[Saved data entries]
^^^^^^^^^^^^^^^^

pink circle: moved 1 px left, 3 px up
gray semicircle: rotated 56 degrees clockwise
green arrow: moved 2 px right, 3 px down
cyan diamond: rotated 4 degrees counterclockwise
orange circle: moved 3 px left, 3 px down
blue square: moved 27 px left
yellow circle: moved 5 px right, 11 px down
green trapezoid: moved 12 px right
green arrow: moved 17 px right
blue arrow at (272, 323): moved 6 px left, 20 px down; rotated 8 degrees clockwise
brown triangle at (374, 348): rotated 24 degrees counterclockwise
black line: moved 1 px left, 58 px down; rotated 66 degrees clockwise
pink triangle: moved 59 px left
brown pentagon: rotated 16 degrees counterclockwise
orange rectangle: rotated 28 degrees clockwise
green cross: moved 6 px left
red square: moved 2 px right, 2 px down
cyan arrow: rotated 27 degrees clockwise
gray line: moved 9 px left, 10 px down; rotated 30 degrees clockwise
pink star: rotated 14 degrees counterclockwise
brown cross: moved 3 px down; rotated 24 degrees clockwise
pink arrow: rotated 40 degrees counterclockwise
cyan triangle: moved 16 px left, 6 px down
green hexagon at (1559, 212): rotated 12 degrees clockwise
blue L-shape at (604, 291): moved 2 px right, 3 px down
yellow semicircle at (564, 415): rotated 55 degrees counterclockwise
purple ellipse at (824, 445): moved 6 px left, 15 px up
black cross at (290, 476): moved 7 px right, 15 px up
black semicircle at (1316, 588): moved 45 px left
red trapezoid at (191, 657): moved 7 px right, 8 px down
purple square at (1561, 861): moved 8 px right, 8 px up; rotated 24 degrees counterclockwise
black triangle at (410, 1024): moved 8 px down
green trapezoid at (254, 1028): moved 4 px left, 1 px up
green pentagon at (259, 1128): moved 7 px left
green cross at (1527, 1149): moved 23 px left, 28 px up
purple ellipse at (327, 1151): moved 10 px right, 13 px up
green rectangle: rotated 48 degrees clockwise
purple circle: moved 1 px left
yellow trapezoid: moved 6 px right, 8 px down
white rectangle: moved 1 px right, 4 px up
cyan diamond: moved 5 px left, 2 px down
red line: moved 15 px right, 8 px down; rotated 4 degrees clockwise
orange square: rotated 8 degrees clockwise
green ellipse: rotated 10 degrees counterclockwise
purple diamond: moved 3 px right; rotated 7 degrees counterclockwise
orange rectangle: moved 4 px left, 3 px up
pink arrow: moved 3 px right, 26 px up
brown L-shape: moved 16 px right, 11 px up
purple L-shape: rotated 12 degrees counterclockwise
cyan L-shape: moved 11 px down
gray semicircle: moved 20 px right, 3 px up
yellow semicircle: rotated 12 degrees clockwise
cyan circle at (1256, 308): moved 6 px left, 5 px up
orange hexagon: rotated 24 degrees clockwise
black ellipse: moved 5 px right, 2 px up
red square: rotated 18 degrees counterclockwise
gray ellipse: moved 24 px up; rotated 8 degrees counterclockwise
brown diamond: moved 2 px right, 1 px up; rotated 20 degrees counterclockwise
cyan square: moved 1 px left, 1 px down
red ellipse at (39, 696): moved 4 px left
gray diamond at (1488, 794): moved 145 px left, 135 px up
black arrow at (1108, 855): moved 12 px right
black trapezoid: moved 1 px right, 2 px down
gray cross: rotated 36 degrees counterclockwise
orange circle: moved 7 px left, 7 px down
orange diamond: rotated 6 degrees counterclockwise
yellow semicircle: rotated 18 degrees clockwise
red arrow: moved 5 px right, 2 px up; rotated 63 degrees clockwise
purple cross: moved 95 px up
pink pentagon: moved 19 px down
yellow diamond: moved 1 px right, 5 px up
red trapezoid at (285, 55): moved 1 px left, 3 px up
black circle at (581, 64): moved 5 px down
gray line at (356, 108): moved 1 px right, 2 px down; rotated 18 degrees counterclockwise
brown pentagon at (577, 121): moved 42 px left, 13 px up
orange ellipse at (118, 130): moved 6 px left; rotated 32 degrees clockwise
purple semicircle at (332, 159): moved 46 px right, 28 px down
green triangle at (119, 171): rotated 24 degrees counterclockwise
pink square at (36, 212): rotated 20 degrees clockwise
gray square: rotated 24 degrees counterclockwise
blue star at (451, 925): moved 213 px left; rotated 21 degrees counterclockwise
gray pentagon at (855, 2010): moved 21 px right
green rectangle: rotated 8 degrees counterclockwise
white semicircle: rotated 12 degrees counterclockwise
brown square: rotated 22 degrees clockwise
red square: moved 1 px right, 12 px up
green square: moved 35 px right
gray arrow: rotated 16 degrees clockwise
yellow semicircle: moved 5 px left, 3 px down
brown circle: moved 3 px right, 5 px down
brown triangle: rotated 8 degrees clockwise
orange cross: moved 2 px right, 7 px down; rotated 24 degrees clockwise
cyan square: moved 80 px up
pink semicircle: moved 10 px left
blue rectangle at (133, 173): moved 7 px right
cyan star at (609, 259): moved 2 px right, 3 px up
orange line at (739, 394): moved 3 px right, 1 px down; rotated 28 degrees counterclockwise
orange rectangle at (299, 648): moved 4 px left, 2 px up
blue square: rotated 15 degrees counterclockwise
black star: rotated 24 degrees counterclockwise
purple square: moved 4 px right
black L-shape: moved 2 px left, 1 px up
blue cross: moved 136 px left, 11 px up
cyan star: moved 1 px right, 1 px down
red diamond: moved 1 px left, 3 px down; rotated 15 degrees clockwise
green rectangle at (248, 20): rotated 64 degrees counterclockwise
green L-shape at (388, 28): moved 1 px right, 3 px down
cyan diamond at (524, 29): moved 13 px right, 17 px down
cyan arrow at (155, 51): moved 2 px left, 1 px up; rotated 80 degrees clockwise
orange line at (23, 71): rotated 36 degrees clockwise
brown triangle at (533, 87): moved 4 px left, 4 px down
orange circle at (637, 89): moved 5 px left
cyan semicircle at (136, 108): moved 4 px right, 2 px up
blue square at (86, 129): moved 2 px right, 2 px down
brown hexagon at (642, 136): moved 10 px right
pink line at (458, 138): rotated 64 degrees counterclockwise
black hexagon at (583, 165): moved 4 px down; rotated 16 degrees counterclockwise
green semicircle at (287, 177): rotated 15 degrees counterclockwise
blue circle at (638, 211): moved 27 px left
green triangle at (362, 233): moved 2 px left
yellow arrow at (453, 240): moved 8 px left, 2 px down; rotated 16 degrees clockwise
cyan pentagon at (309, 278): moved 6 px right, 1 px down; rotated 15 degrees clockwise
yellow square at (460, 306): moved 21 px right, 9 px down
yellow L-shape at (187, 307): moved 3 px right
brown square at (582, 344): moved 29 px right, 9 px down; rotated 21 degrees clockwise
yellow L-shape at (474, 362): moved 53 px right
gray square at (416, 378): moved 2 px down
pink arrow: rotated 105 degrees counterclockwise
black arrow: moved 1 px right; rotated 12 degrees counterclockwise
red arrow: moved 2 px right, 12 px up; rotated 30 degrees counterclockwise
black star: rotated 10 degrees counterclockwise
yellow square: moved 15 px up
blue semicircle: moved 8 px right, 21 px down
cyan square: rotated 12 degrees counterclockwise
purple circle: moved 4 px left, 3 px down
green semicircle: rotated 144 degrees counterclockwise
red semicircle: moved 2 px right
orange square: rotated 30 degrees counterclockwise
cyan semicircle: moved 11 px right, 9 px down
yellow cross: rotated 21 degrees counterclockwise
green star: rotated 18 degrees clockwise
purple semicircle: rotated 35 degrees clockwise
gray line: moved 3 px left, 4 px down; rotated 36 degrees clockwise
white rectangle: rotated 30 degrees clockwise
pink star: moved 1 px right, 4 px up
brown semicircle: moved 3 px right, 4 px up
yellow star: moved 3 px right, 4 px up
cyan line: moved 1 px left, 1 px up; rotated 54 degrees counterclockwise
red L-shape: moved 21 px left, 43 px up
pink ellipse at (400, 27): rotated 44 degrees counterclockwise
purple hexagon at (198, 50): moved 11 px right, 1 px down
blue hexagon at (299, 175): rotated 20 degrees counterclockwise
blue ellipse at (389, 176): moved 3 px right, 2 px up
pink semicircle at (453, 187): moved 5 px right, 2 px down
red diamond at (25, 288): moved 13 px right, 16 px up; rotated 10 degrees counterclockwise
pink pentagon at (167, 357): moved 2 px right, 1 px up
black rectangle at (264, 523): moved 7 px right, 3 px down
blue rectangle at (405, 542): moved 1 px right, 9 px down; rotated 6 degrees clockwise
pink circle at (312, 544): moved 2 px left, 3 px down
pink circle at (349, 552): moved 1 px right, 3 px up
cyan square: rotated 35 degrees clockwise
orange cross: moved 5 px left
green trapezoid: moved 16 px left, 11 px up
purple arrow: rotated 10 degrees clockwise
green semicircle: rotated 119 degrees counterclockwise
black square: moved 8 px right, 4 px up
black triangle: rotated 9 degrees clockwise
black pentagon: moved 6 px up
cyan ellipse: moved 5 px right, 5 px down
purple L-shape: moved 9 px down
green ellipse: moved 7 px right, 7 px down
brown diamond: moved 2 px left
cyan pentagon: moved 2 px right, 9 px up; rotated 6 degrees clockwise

^^^^^^^^^^^^^^^^

Please show every line above that contains the word "hexagon".

green hexagon at (1559, 212): rotated 12 degrees clockwise
orange hexagon: rotated 24 degrees clockwise
brown hexagon at (642, 136): moved 10 px right
black hexagon at (583, 165): moved 4 px down; rotated 16 degrees counterclockwise
purple hexagon at (198, 50): moved 11 px right, 1 px down
blue hexagon at (299, 175): rotated 20 degrees counterclockwise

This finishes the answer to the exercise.